(INPUT DATA):
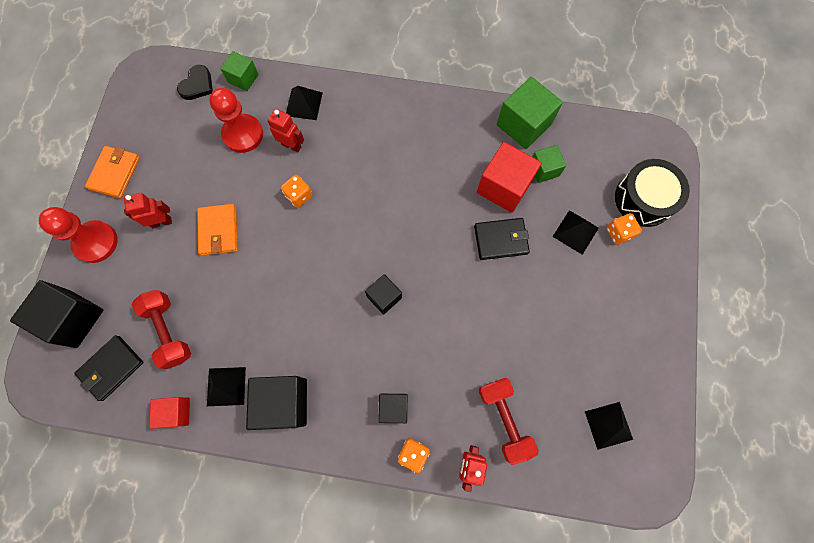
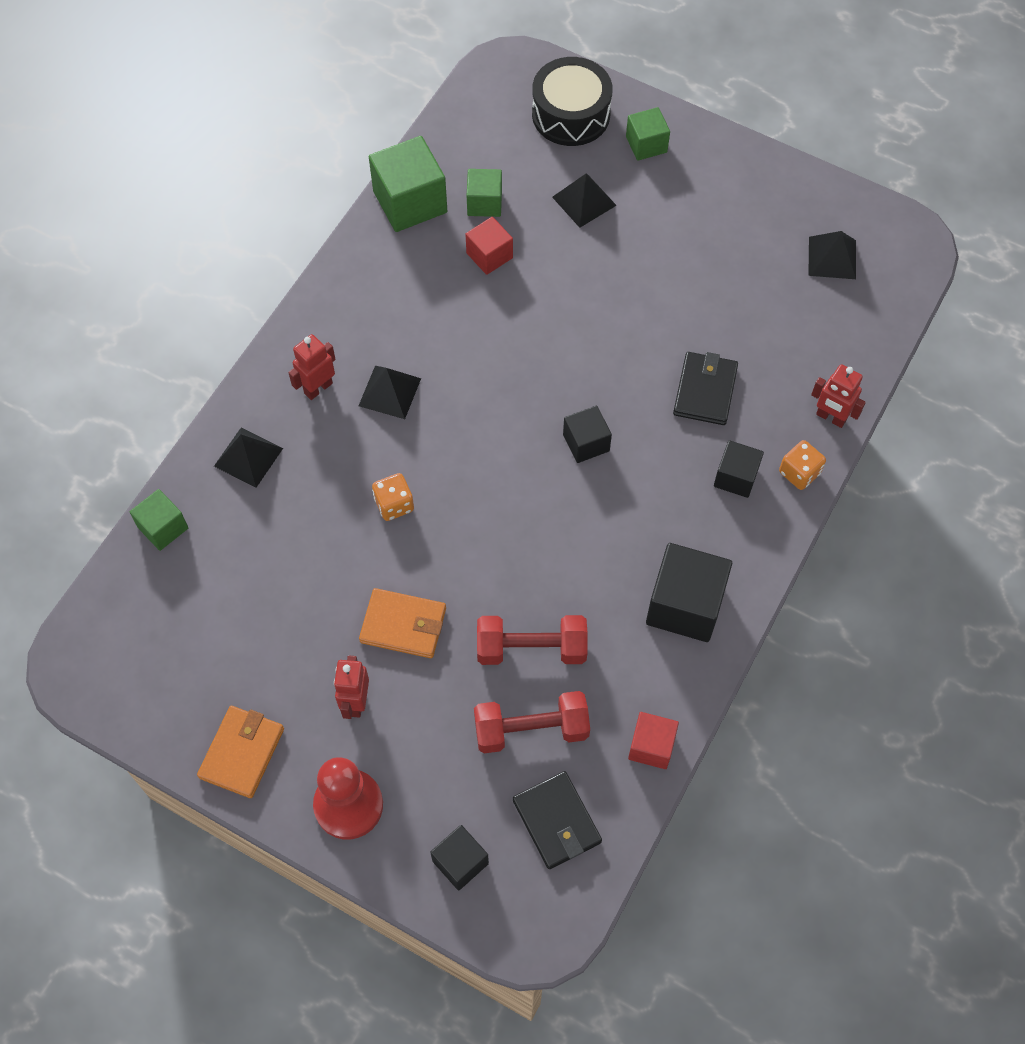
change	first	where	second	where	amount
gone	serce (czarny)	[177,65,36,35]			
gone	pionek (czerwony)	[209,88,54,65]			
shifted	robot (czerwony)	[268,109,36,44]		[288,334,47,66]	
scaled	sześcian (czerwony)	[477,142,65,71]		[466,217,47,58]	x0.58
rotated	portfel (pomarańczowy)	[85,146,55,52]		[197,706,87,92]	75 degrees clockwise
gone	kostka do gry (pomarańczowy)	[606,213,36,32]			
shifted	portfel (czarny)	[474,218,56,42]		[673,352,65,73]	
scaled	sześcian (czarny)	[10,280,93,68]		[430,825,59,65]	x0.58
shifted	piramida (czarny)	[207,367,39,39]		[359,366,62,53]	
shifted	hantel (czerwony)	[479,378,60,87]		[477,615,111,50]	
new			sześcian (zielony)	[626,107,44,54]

(ASSIGNMENT): Every record above needs to be repeated exactly; pictures are to be left out.

(SOLUTION):
change	first	where	second	where	amount
gone	serce (czarny)	[177,65,36,35]			
gone	pionek (czerwony)	[209,88,54,65]			
shifted	robot (czerwony)	[268,109,36,44]		[288,334,47,66]	
scaled	sześcian (czerwony)	[477,142,65,71]		[466,217,47,58]	x0.58
rotated	portfel (pomarańczowy)	[85,146,55,52]		[197,706,87,92]	75 degrees clockwise
gone	kostka do gry (pomarańczowy)	[606,213,36,32]			
shifted	portfel (czarny)	[474,218,56,42]		[673,352,65,73]	
scaled	sześcian (czarny)	[10,280,93,68]		[430,825,59,65]	x0.58
shifted	piramida (czarny)	[207,367,39,39]		[359,366,62,53]	
shifted	hantel (czerwony)	[479,378,60,87]		[477,615,111,50]	
new			sześcian (zielony)	[626,107,44,54]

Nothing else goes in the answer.